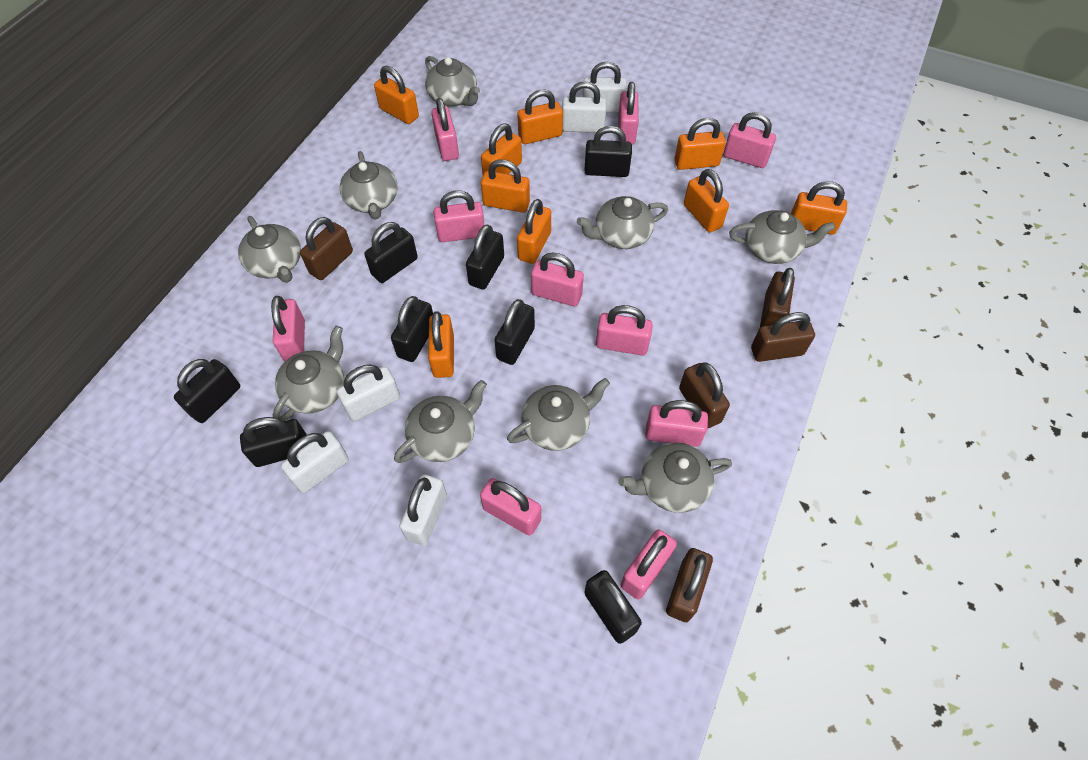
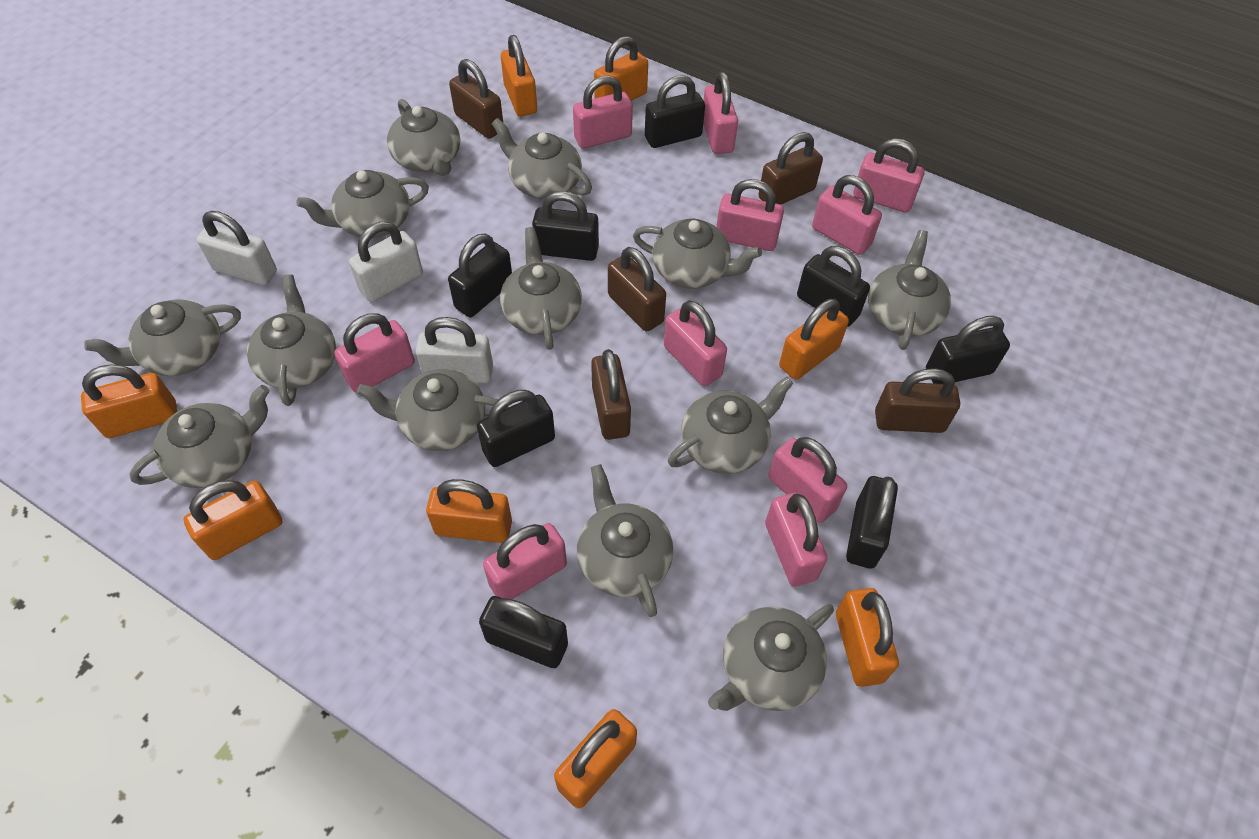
grey teapot: 9 -> 13
orange padlock: 9 -> 8
white padlock: 5 -> 3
━━━━━━━━━━━━━━━━
All of the data, minus its pictures, should be repeated exactly.

### Final answer:
grey teapot: 9 -> 13
orange padlock: 9 -> 8
white padlock: 5 -> 3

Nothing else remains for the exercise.